=== Data records ===

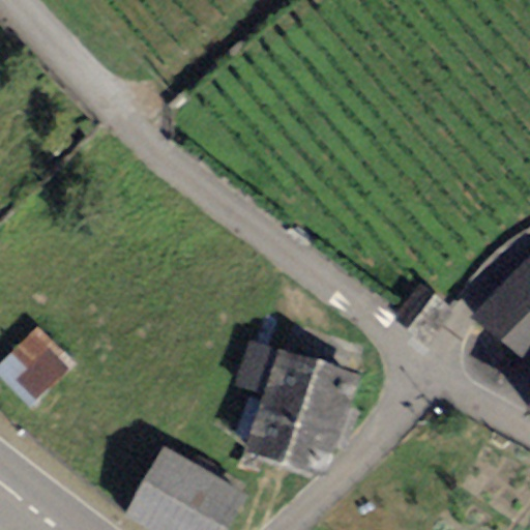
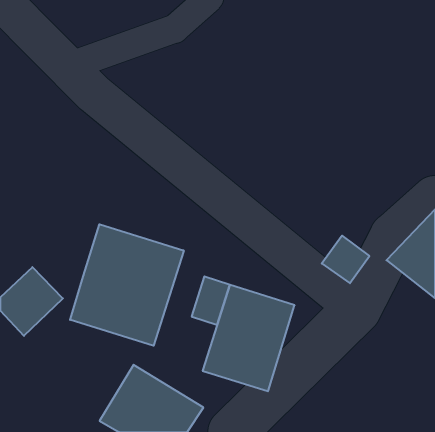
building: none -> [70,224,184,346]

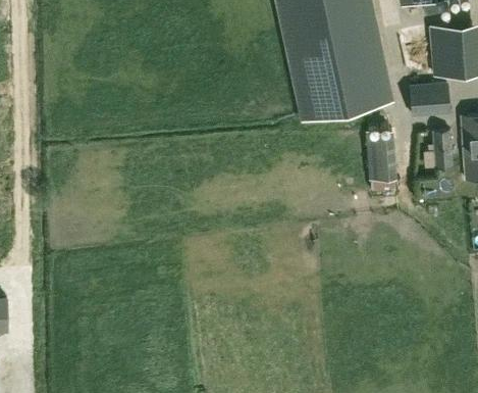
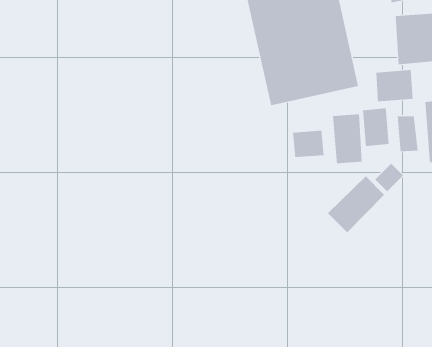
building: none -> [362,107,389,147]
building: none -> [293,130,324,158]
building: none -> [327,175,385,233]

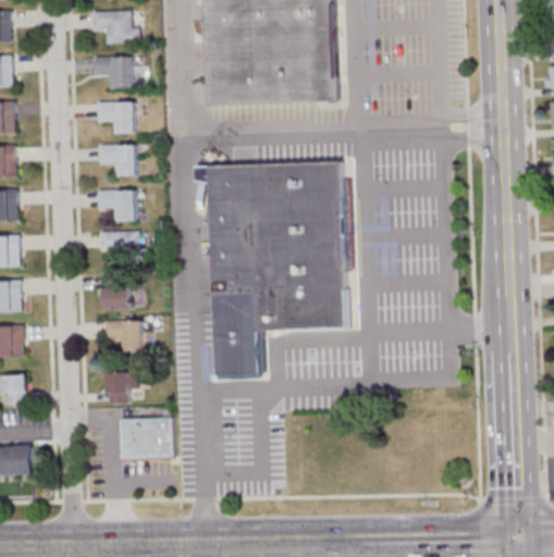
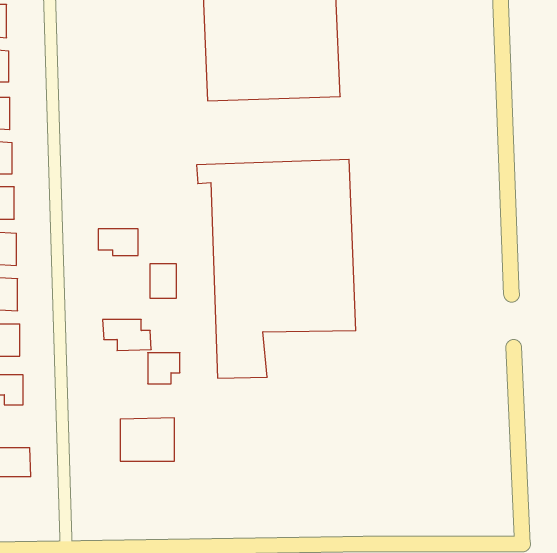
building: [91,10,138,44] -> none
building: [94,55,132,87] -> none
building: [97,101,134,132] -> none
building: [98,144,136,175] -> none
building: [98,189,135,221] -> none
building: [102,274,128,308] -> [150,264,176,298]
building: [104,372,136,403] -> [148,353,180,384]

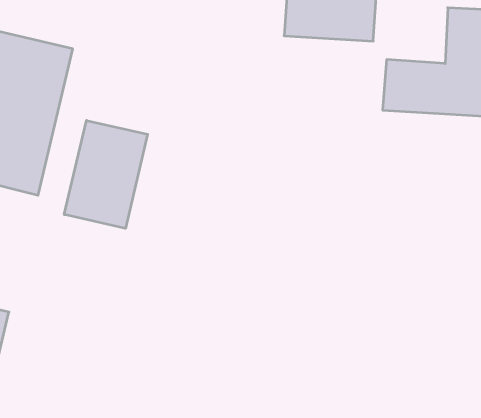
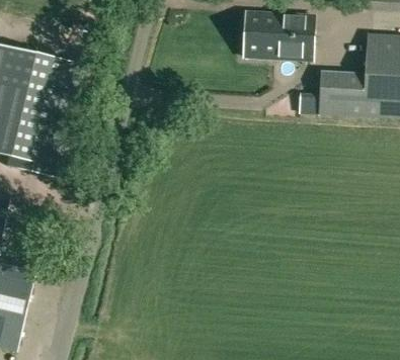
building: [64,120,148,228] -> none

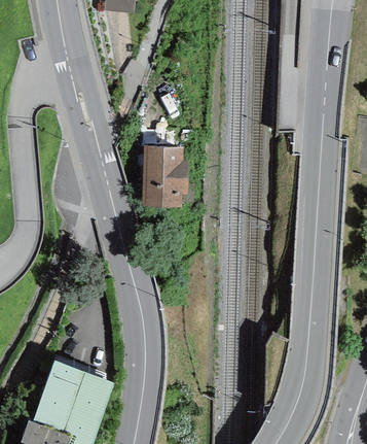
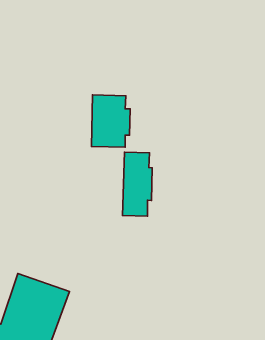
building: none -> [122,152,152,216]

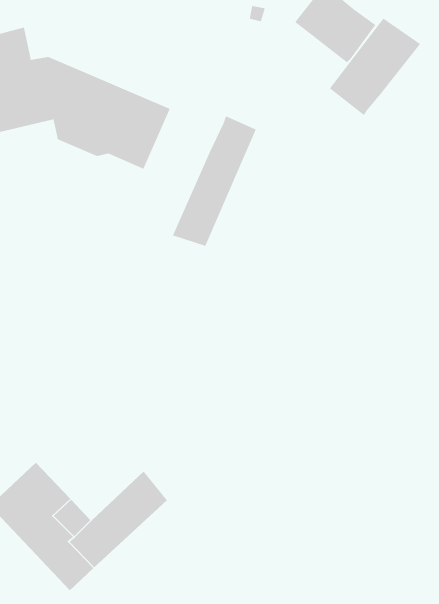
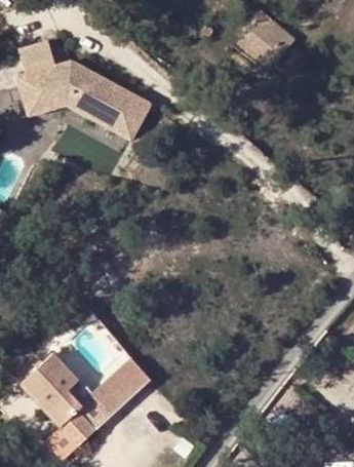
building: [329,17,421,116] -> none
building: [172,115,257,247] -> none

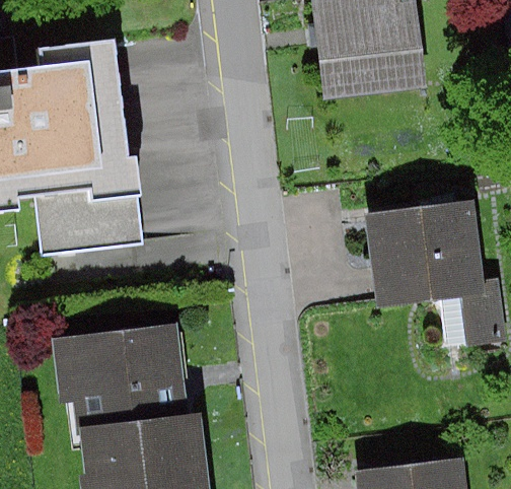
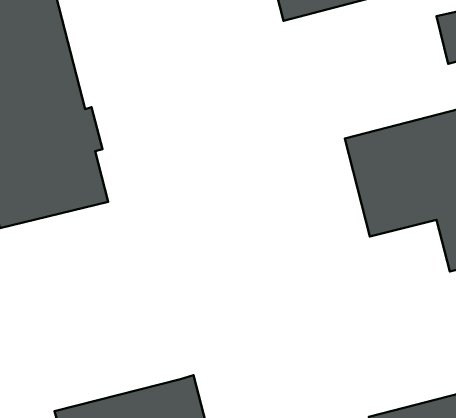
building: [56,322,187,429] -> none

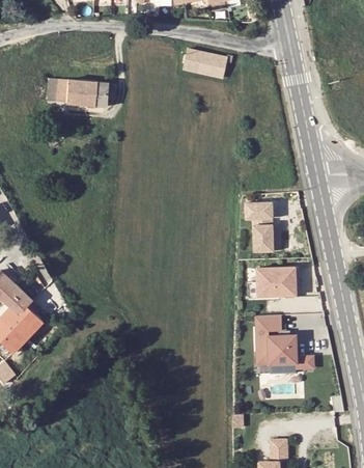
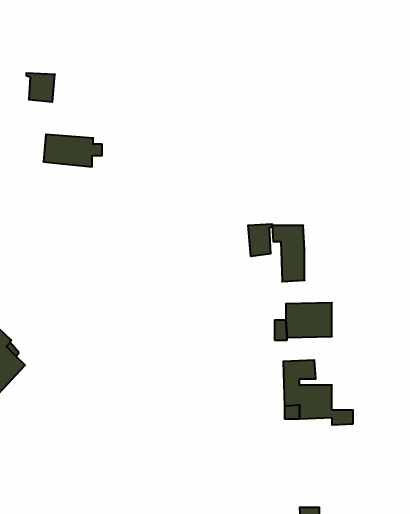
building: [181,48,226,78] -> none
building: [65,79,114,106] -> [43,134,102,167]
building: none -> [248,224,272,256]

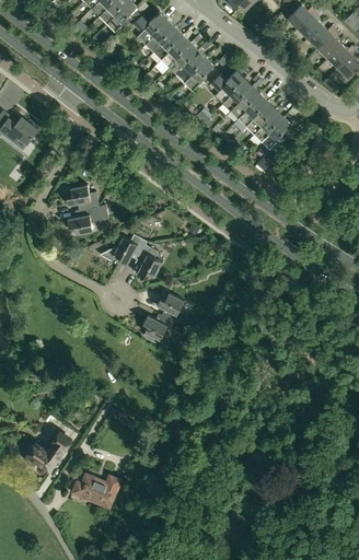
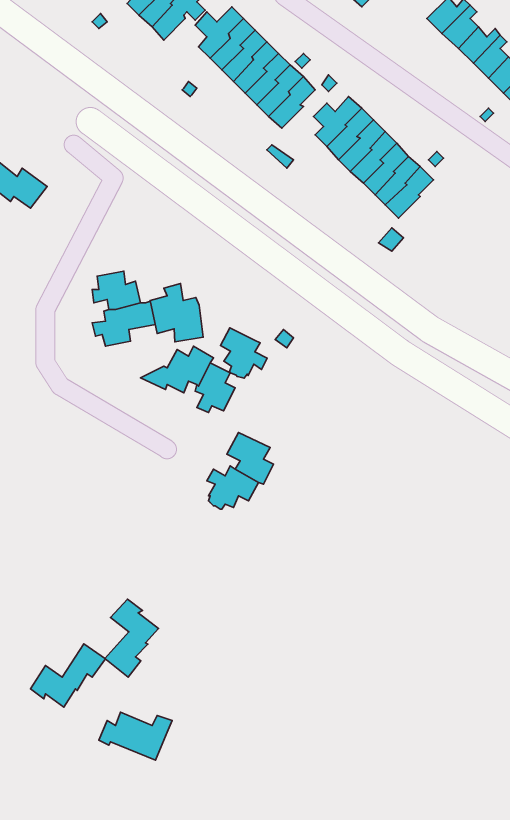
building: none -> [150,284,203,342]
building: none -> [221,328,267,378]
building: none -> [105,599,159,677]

===
=== Data records ===

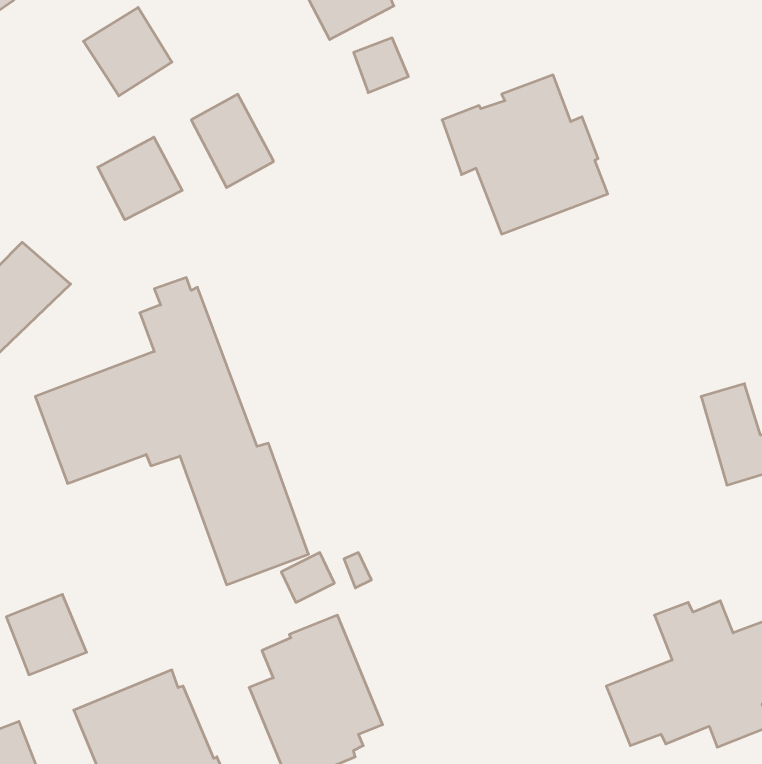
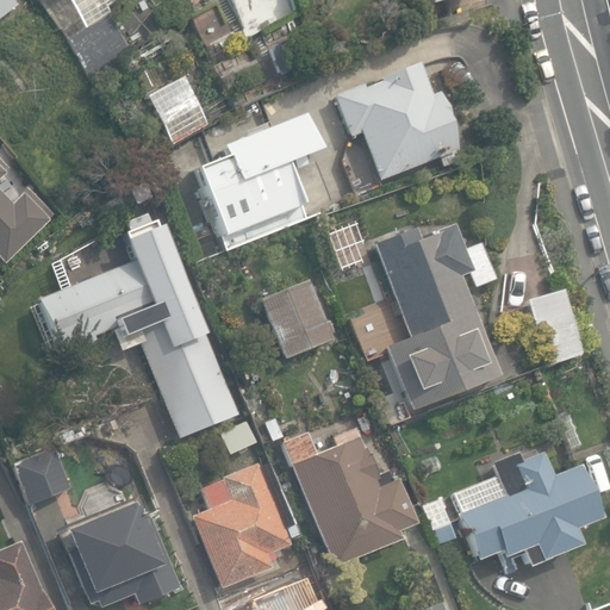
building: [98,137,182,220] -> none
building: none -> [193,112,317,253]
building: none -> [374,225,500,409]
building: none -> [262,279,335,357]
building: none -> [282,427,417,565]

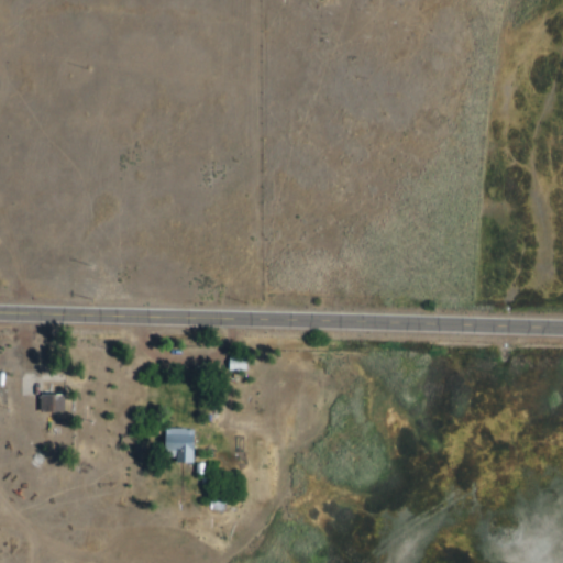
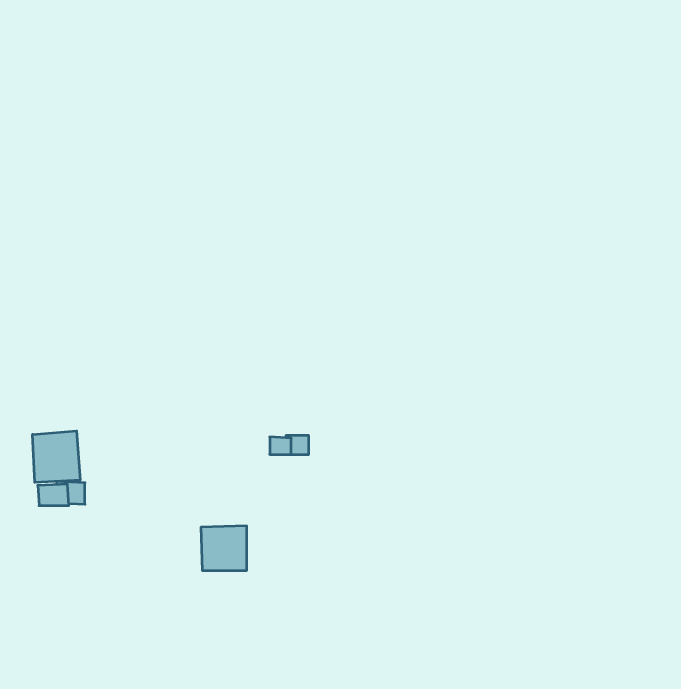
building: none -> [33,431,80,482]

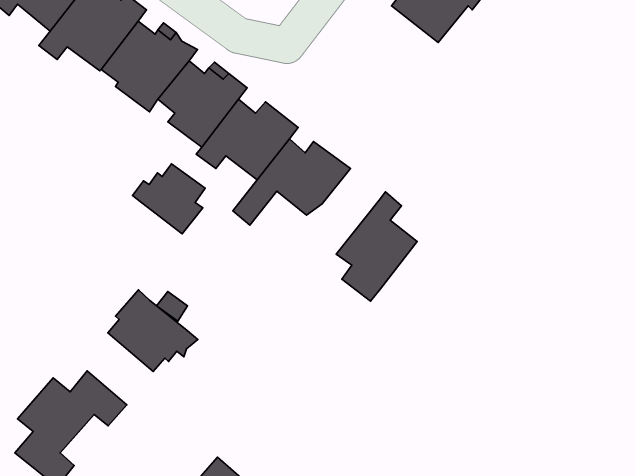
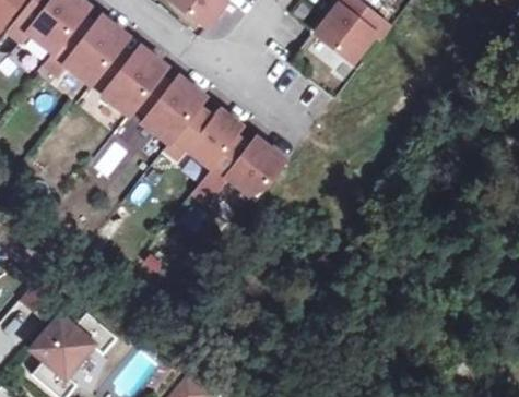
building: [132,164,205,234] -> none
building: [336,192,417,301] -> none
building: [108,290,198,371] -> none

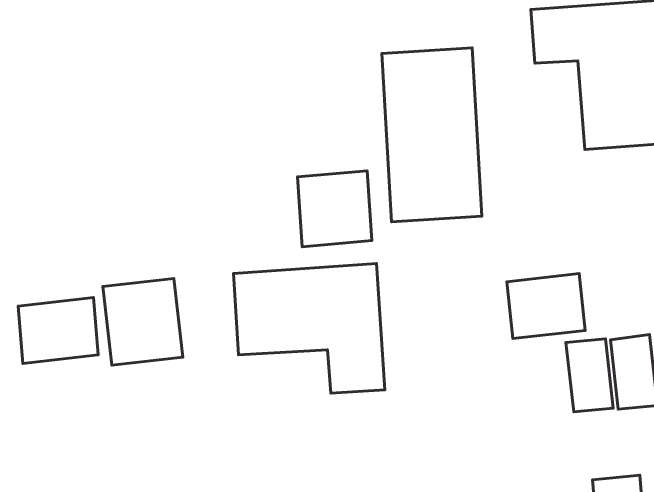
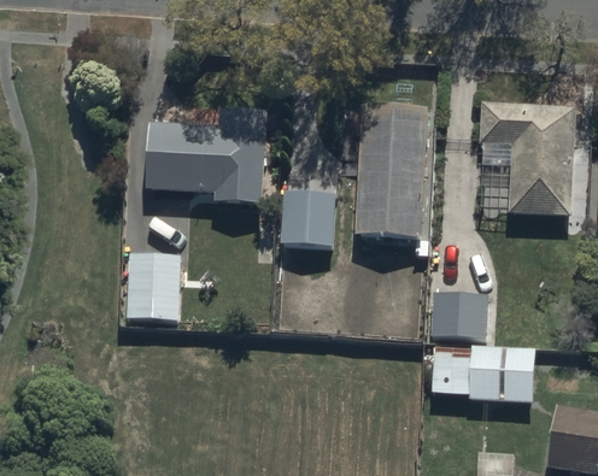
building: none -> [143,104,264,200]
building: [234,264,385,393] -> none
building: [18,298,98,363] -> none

===

Brief
Only the lines above from the one with "building: [97,101,134,132] -> none" to the one with "building: [329,17,421,116] -> none" should be printed, both included and exactly as written; no picture belongs in the copy.

Response below
building: [97,101,134,132] -> none
building: [98,144,136,175] -> none
building: [98,189,135,221] -> none
building: [102,274,128,308] -> [150,264,176,298]
building: [104,372,136,403] -> [148,353,180,384]

building: [64,120,148,228] -> none

building: none -> [122,152,152,216]

building: [329,17,421,116] -> none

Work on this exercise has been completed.